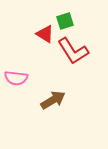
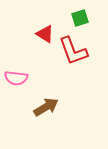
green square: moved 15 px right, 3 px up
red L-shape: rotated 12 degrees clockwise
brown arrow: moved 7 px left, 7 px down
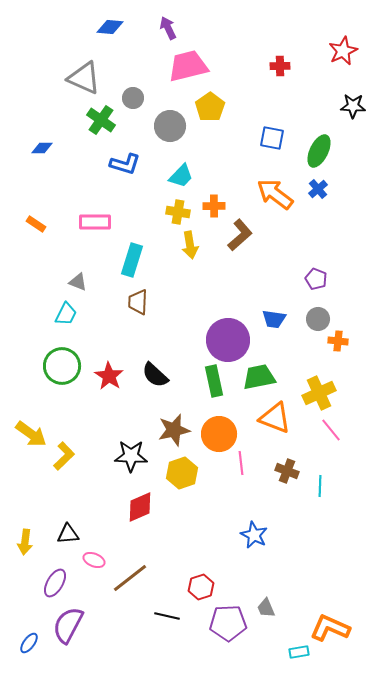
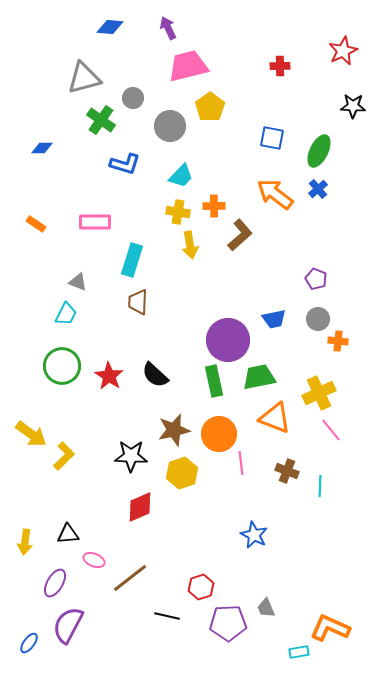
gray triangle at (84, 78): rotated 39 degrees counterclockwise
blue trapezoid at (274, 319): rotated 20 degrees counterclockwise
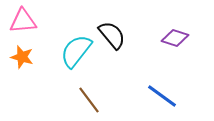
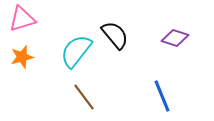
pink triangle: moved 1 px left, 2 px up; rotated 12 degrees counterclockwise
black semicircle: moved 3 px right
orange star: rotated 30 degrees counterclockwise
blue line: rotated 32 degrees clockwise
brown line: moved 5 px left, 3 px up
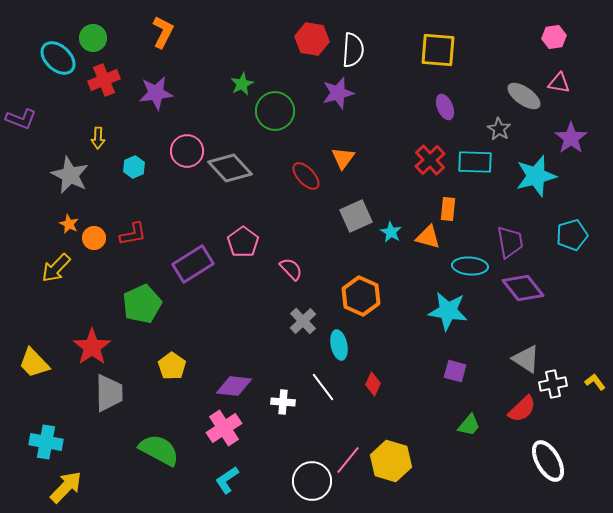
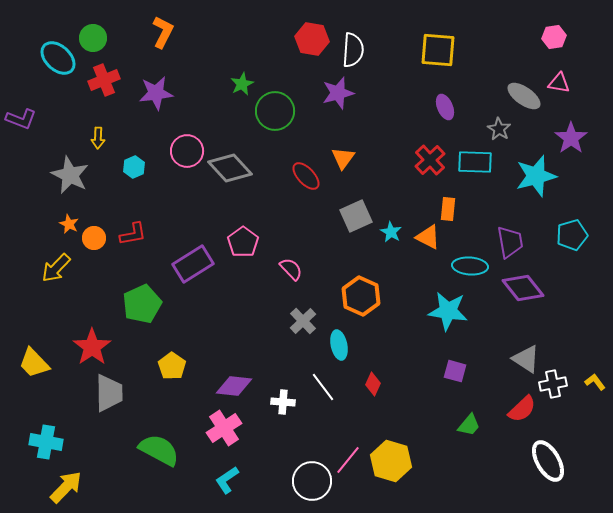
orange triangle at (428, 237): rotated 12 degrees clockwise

● ● ● ● ● ● ●

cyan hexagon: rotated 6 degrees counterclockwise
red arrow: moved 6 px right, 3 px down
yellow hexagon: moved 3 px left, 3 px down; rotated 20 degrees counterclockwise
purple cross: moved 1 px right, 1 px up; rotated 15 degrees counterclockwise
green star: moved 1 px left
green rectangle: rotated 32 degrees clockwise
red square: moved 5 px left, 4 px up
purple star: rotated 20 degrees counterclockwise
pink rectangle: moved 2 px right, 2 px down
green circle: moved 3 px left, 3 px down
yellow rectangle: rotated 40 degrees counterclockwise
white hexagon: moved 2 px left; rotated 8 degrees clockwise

● ● ● ● ● ● ●

Return only the part above that opens with the line containing "green square: moved 15 px right, 3 px up" and closes with the line containing "orange star: rotated", exactly and with both ends, skipping the pictures.

■ YOUR RESPONSE
green square: moved 15 px right, 3 px up
red L-shape: rotated 12 degrees clockwise
brown arrow: moved 7 px left, 7 px down
gray triangle at (84, 78): rotated 39 degrees counterclockwise
blue trapezoid at (274, 319): rotated 20 degrees counterclockwise
pink triangle: moved 1 px left, 2 px up; rotated 12 degrees counterclockwise
black semicircle: moved 3 px right
orange star: rotated 30 degrees counterclockwise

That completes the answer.